- Opening Delimiter -

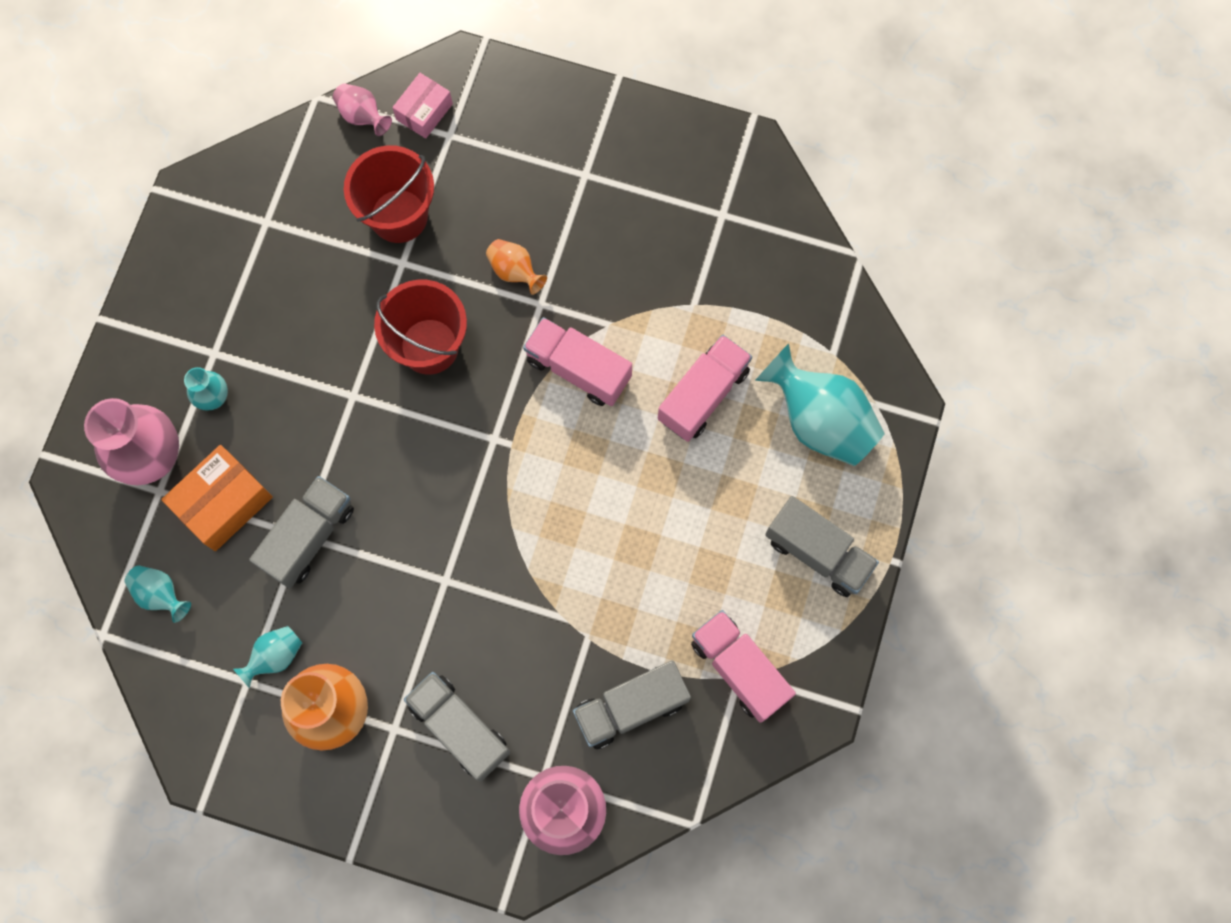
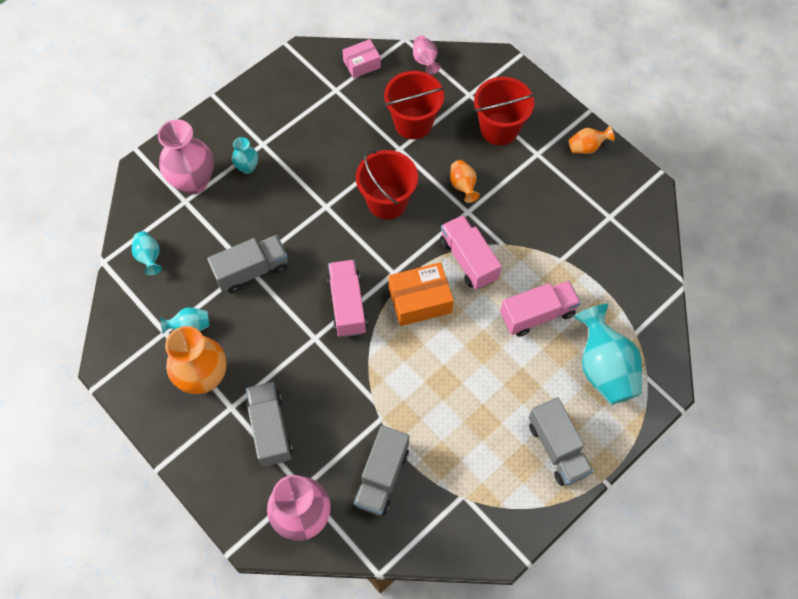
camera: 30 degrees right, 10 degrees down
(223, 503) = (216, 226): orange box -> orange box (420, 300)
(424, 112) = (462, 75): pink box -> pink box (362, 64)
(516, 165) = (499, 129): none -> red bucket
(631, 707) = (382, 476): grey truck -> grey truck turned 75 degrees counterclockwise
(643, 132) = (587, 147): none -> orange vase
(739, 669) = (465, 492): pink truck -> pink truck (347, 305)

- Closing Delimiter -

YOUR TASK:
The answer must repeat every line of the listing exactly and leave the pictures out.

REPLY TO THE TASK:
camera: 30 degrees right, 10 degrees down
(223, 503) = (216, 226): orange box -> orange box (420, 300)
(424, 112) = (462, 75): pink box -> pink box (362, 64)
(516, 165) = (499, 129): none -> red bucket
(631, 707) = (382, 476): grey truck -> grey truck turned 75 degrees counterclockwise
(643, 132) = (587, 147): none -> orange vase
(739, 669) = (465, 492): pink truck -> pink truck (347, 305)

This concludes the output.